EXERCISE DATA Start Marker
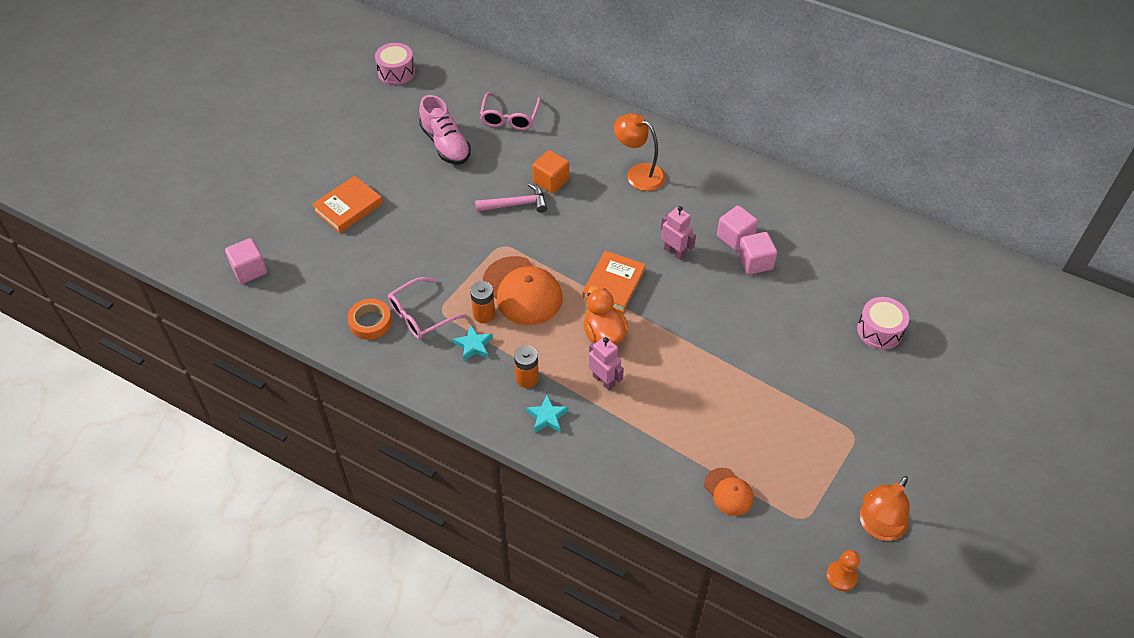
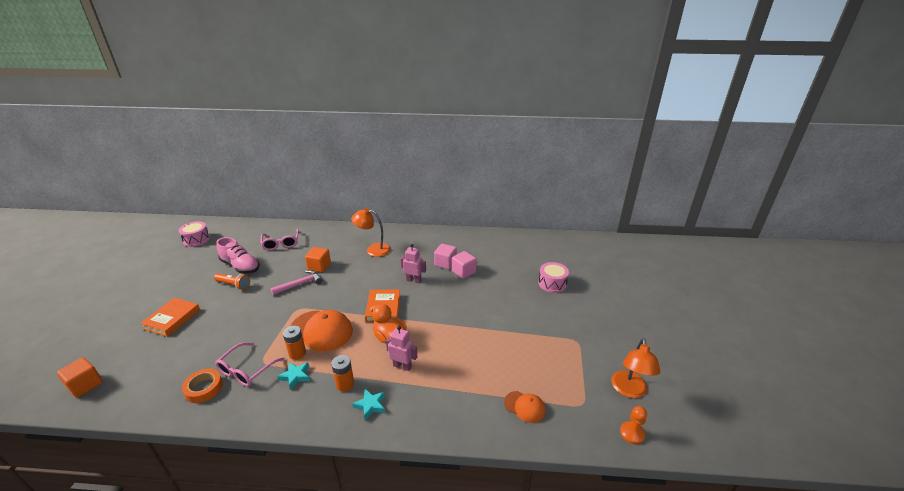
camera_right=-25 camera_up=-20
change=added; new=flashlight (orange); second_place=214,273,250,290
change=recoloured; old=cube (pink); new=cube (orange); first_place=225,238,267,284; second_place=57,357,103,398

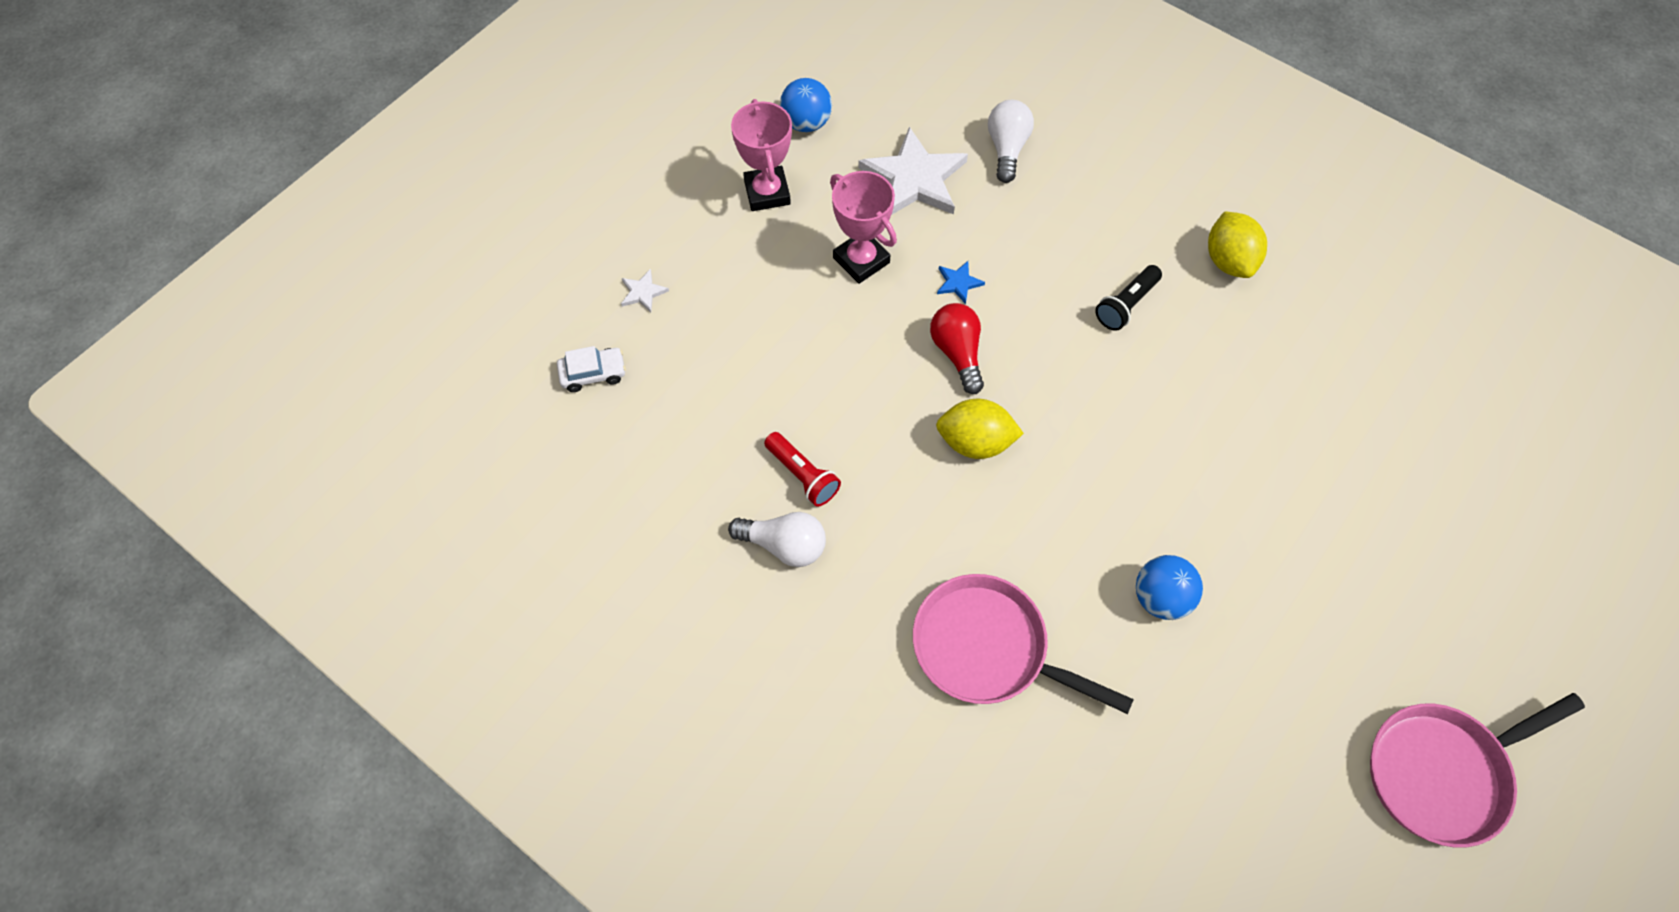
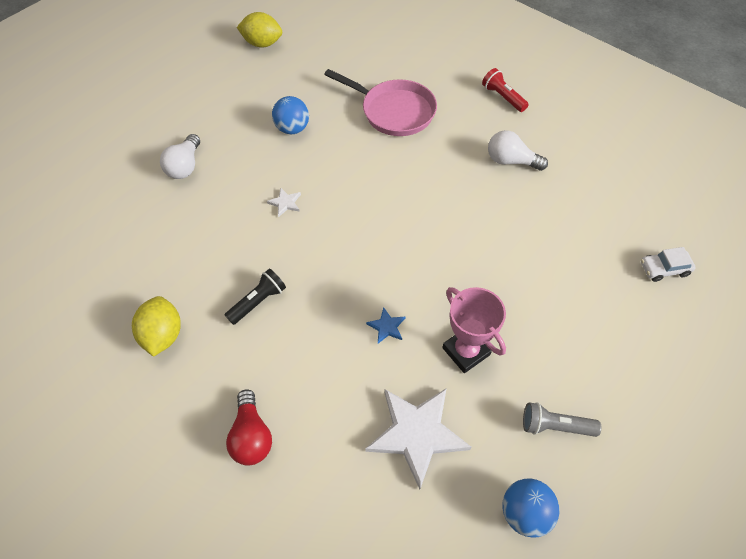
camera_right=-175 camera_up=-5
change=removed; old=pan (pink); first_place=1370,693,1585,848
change=moved; old=star (white); first_place=621,269,669,312; second_place=267,188,301,217
change=moved; old=flashlight (red); first_place=764,432,841,507; second_place=482,68,529,112
change=moved; old=light bulb (red); first_place=930,303,984,394; second_place=226,389,272,466
change=moved; old=lemon (yellow); first_place=936,399,1024,459; second_place=237,12,282,48
change=moved; old=light bulb (white); first_place=988,100,1034,183; second_place=160,134,200,179
change=replaced; old=trophy (pink); new=flashlight (grey); first_place=731,99,792,211; second_place=523,402,601,437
EXERCISE DATA End Marker
▶ **ASSIGNMENT**: Give the records again exactly, pictures left out.

▶ **SOLUTION**:
camera_right=-25 camera_up=-20
change=added; new=flashlight (orange); second_place=214,273,250,290
change=recoloured; old=cube (pink); new=cube (orange); first_place=225,238,267,284; second_place=57,357,103,398

camera_right=-175 camera_up=-5
change=removed; old=pan (pink); first_place=1370,693,1585,848
change=moved; old=star (white); first_place=621,269,669,312; second_place=267,188,301,217
change=moved; old=flashlight (red); first_place=764,432,841,507; second_place=482,68,529,112
change=moved; old=light bulb (red); first_place=930,303,984,394; second_place=226,389,272,466
change=moved; old=lemon (yellow); first_place=936,399,1024,459; second_place=237,12,282,48
change=moved; old=light bulb (white); first_place=988,100,1034,183; second_place=160,134,200,179
change=replaced; old=trophy (pink); new=flashlight (grey); first_place=731,99,792,211; second_place=523,402,601,437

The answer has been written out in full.